Once the pictures are set aside, reproduce the entries below exactly.

START RECORDS TO USE

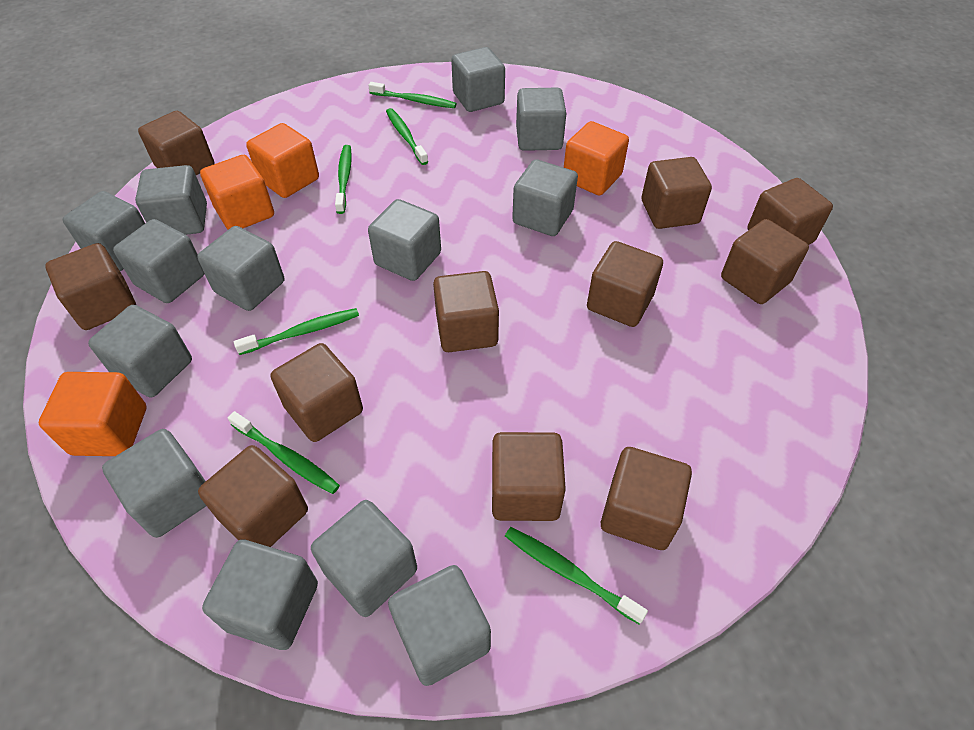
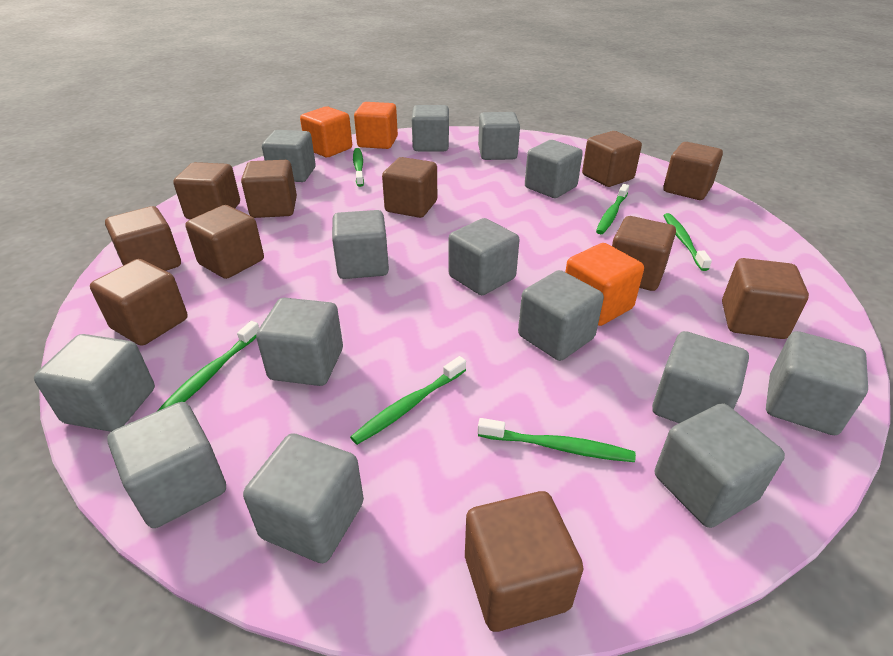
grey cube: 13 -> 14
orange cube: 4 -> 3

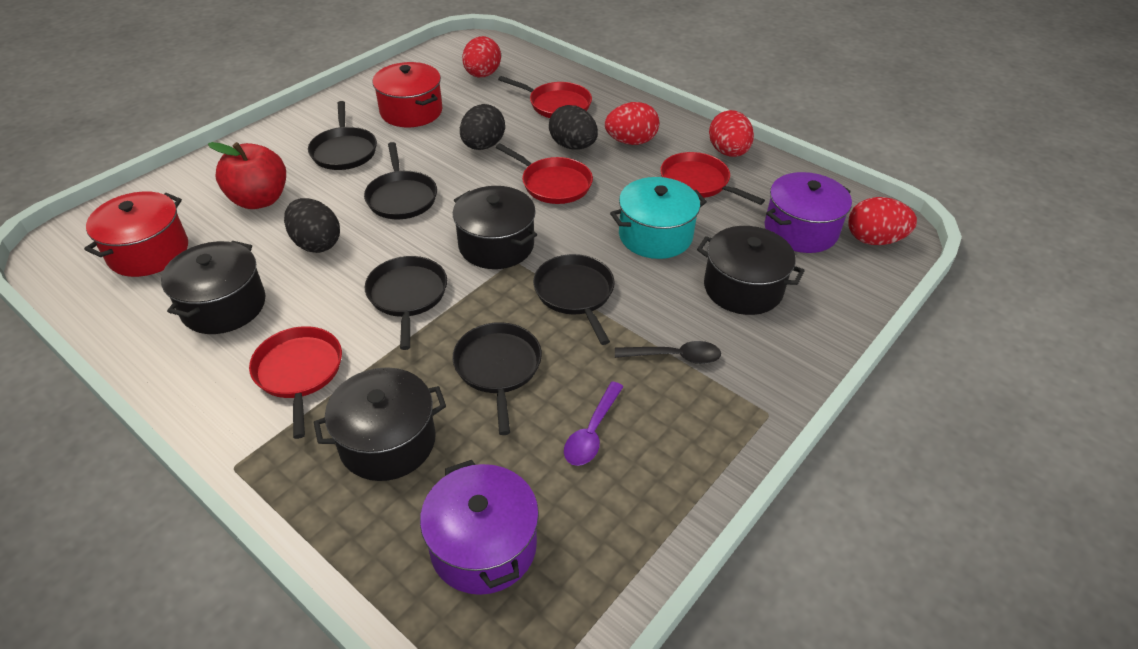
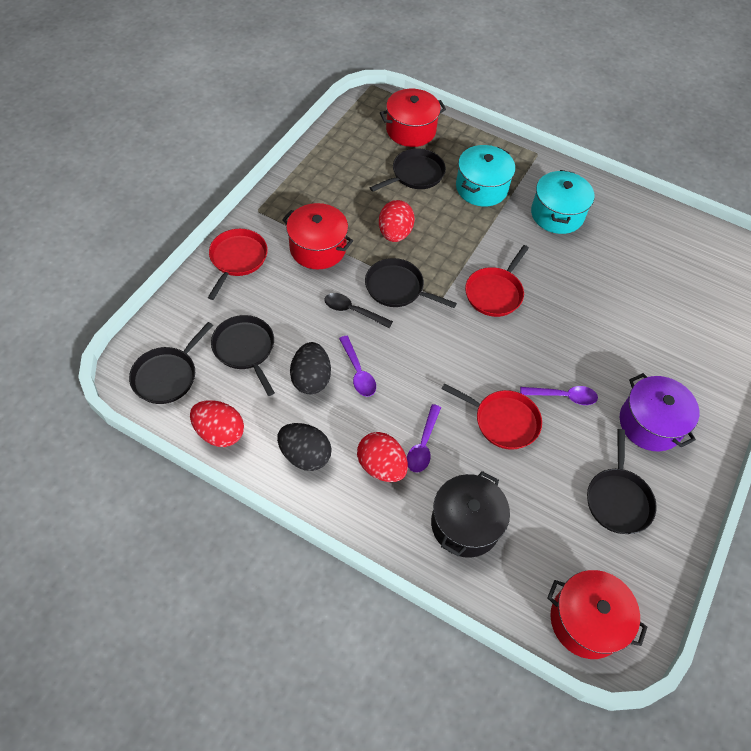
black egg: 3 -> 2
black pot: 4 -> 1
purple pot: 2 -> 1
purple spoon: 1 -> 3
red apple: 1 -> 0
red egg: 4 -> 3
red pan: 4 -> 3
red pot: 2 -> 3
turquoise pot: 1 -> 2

END RECORDS TO USE

#### [TASK OUTPUT]
grey cube: 13 -> 14
orange cube: 4 -> 3

black egg: 3 -> 2
black pot: 4 -> 1
purple pot: 2 -> 1
purple spoon: 1 -> 3
red apple: 1 -> 0
red egg: 4 -> 3
red pan: 4 -> 3
red pot: 2 -> 3
turquoise pot: 1 -> 2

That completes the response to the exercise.